**WORK ORDER:** Each record that follows goes into your reply unchanged; the pictures do not.
RECORDS SHOWN below:
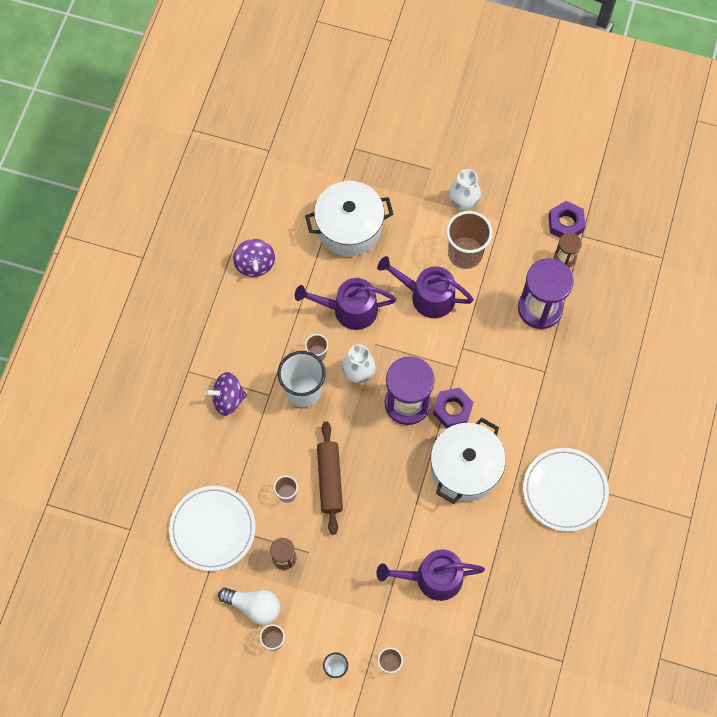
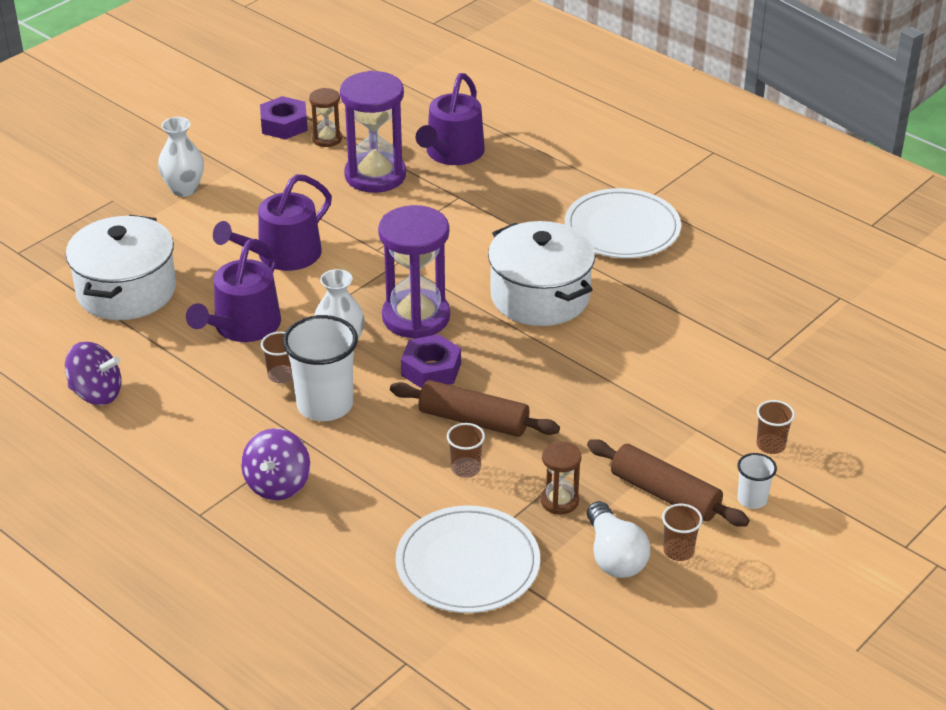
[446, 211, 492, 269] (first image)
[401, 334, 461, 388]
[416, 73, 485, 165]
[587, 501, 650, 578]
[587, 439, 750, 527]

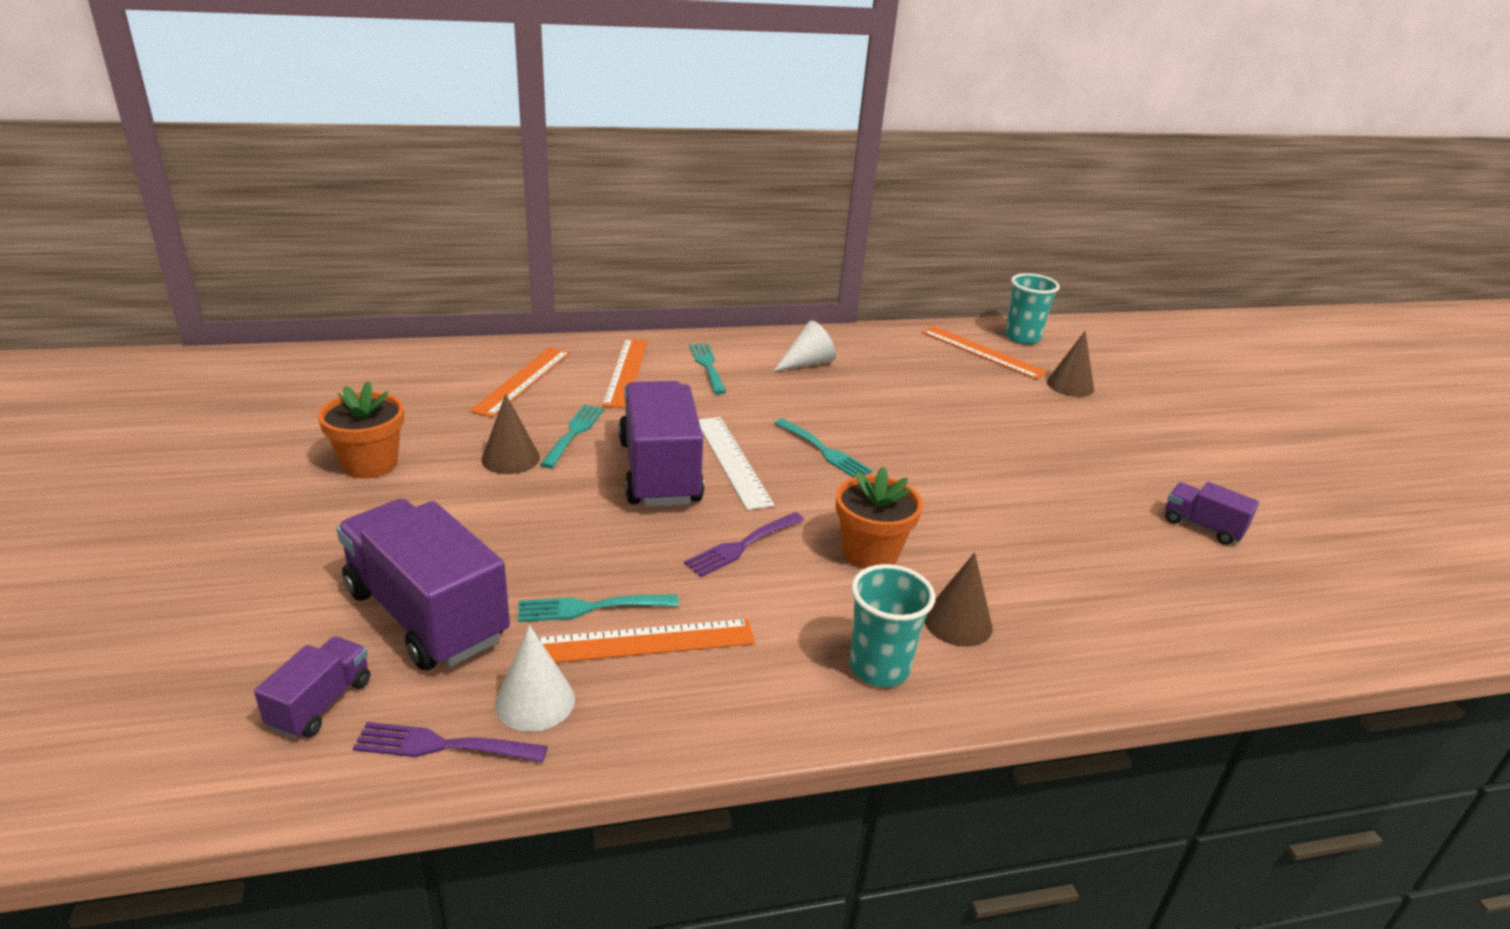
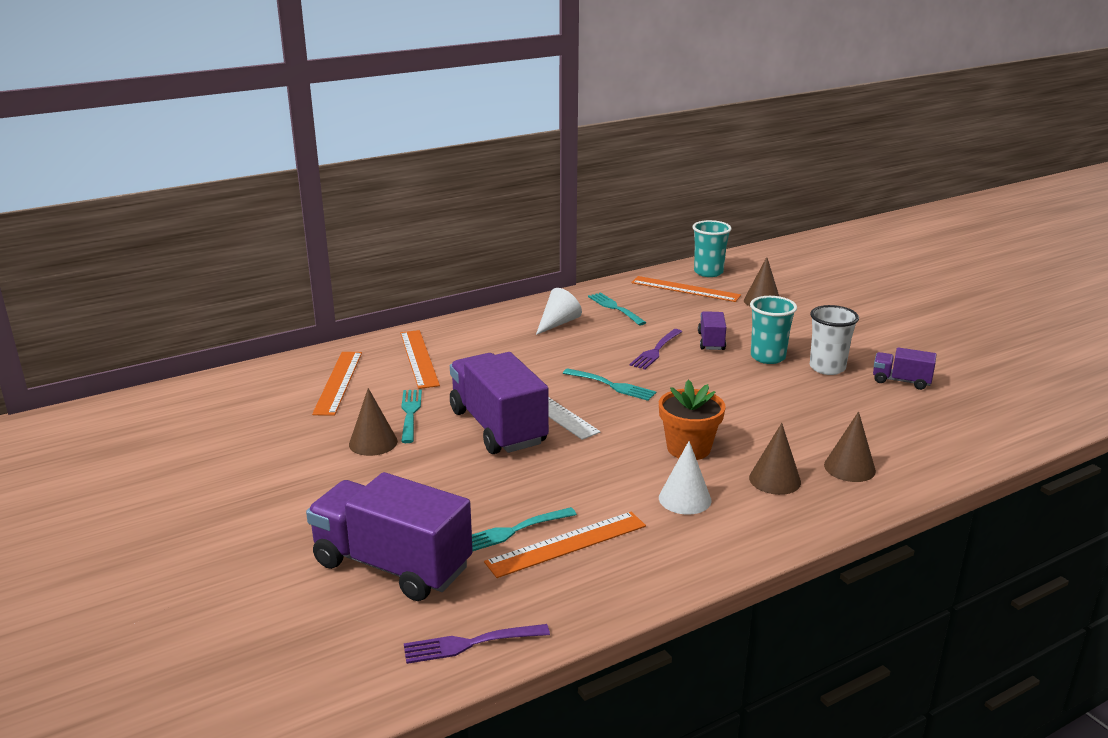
[588, 293, 646, 326]
[318, 381, 404, 478] (first image)
[630, 329, 682, 369]
[750, 296, 797, 364]
[659, 441, 711, 515]
[698, 311, 726, 350]
[810, 305, 859, 375]
[824, 412, 876, 482]

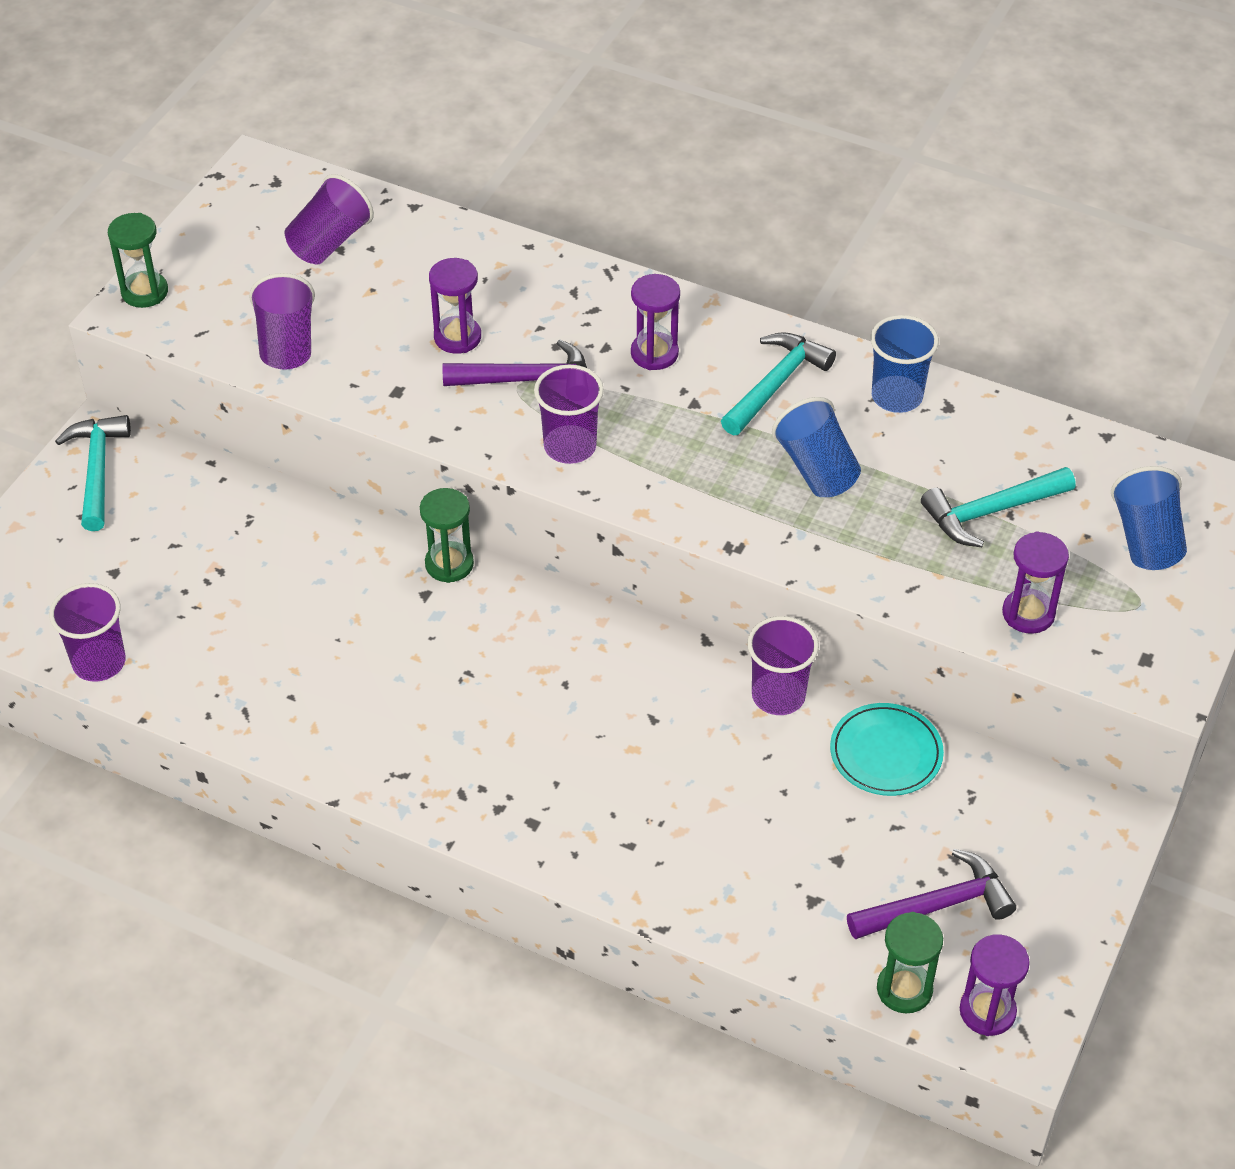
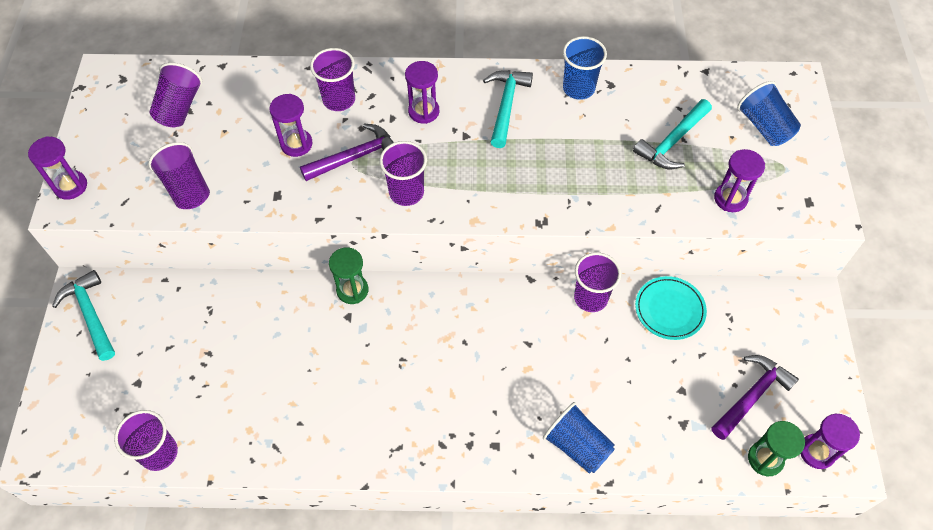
[28, 136, 87, 200]
[543, 402, 615, 474]
[310, 48, 355, 111]

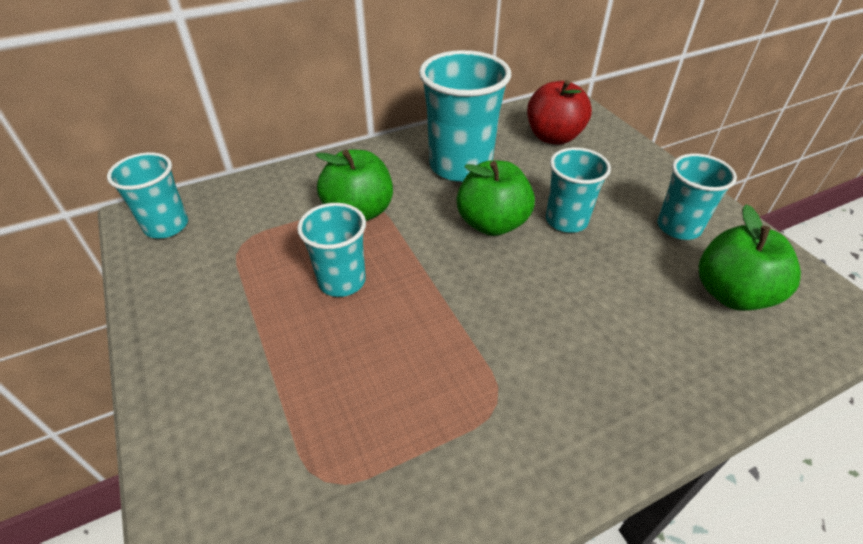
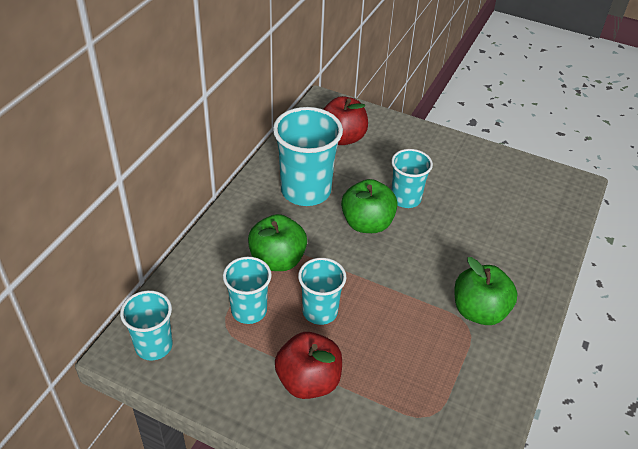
[223, 257, 272, 324]
[454, 257, 518, 325]
[275, 332, 342, 399]

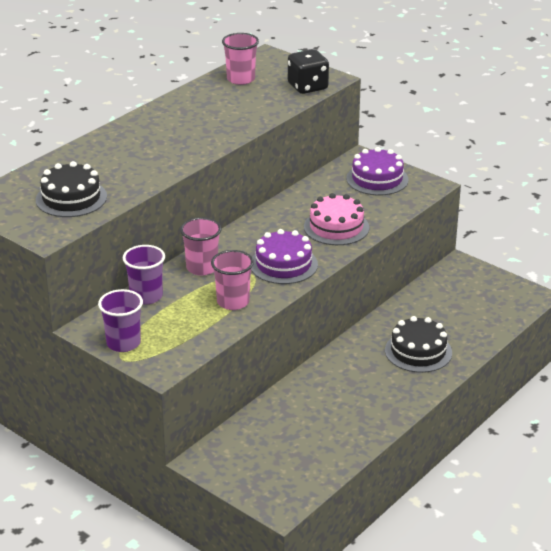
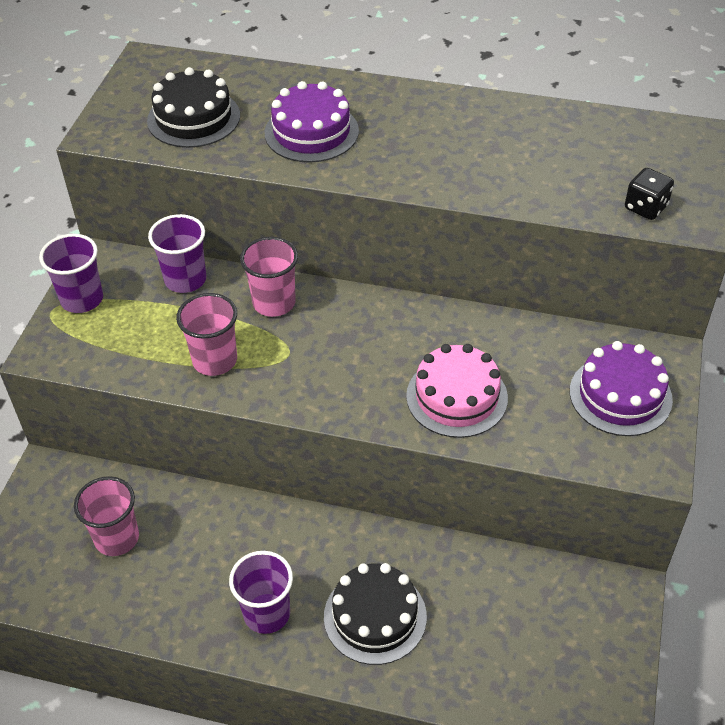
[74, 476, 139, 556]
[625, 168, 674, 220]
[265, 81, 359, 163]
[229, 551, 293, 634]

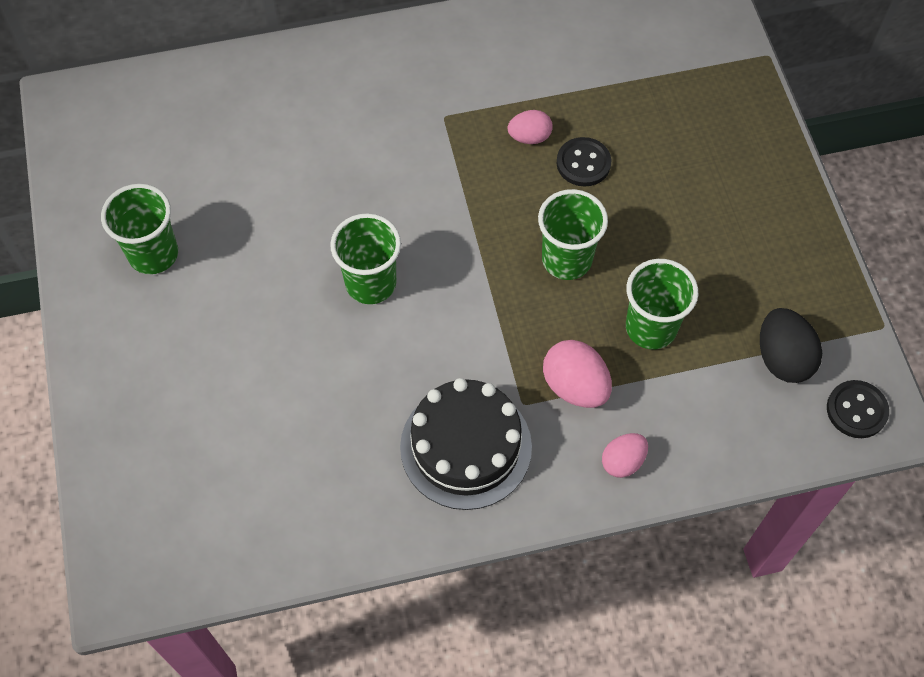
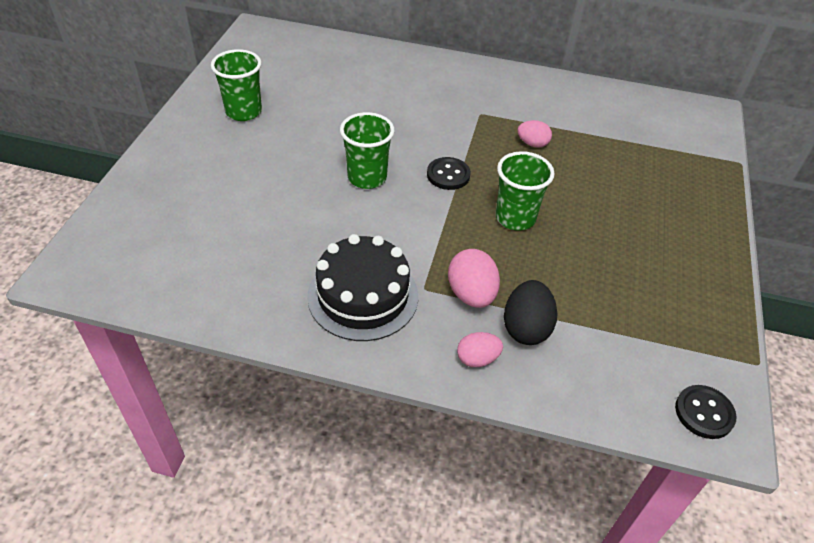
[427, 157, 471, 190]
[626, 259, 698, 349] (first image)
[504, 280, 558, 345]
End of RECORDS SHOWN.
**ANSWER FOR THE TASK:**
[446, 211, 492, 269] (first image)
[401, 334, 461, 388]
[416, 73, 485, 165]
[587, 501, 650, 578]
[587, 439, 750, 527]

[588, 293, 646, 326]
[318, 381, 404, 478] (first image)
[630, 329, 682, 369]
[750, 296, 797, 364]
[659, 441, 711, 515]
[698, 311, 726, 350]
[810, 305, 859, 375]
[824, 412, 876, 482]

[28, 136, 87, 200]
[543, 402, 615, 474]
[310, 48, 355, 111]

[223, 257, 272, 324]
[454, 257, 518, 325]
[275, 332, 342, 399]

[74, 476, 139, 556]
[625, 168, 674, 220]
[265, 81, 359, 163]
[229, 551, 293, 634]

[427, 157, 471, 190]
[626, 259, 698, 349] (first image)
[504, 280, 558, 345]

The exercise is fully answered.